▸ What the exercise asks:
Please return the listing below exactly, without any of its pictures.

▸ Supplied material:

BEGIN

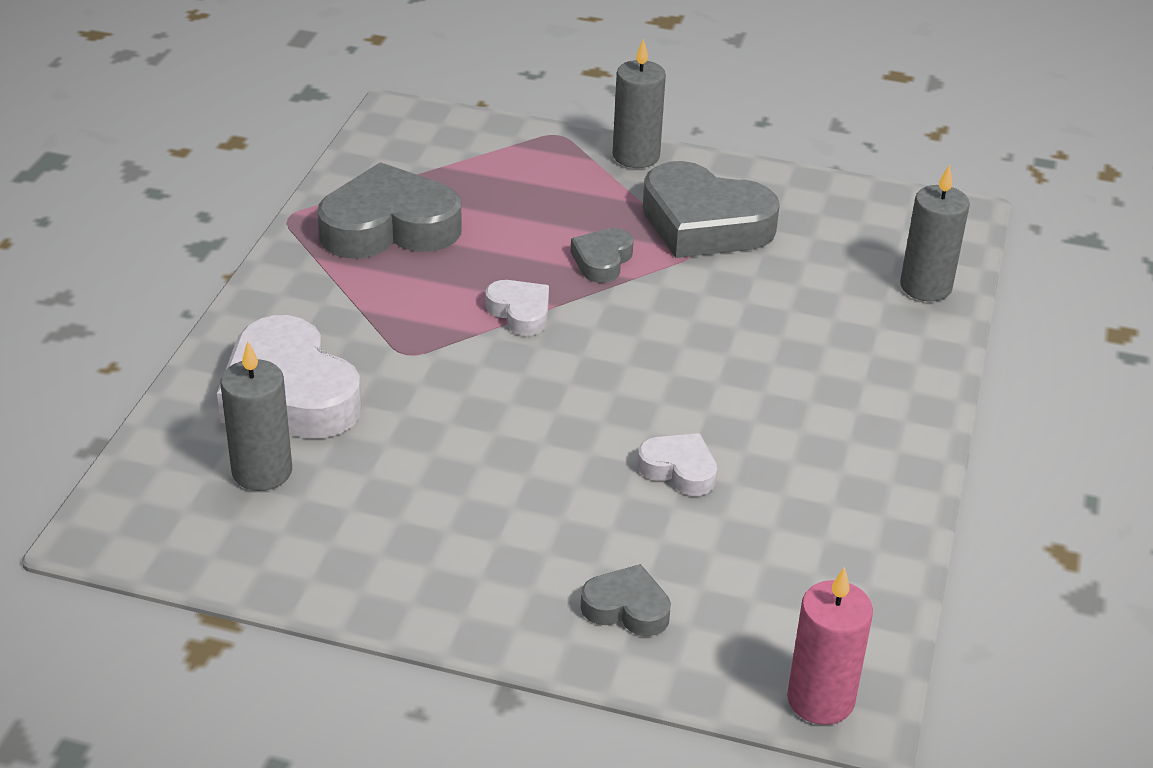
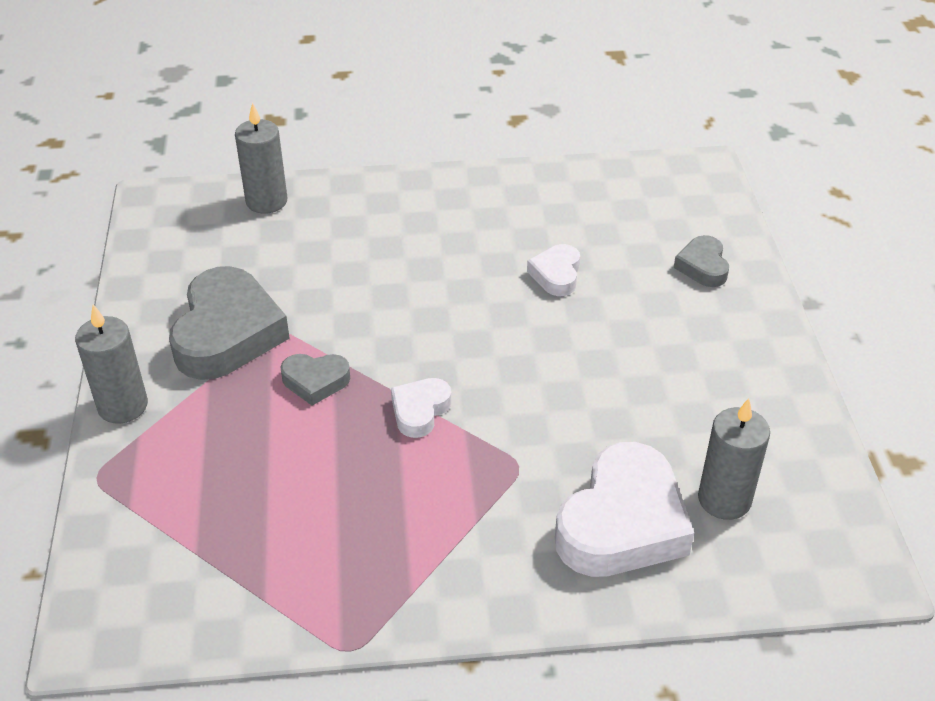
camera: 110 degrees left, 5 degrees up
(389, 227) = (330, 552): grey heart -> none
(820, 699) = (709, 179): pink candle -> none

END

▸ Output of the task:
camera: 110 degrees left, 5 degrees up
(389, 227) = (330, 552): grey heart -> none
(820, 699) = (709, 179): pink candle -> none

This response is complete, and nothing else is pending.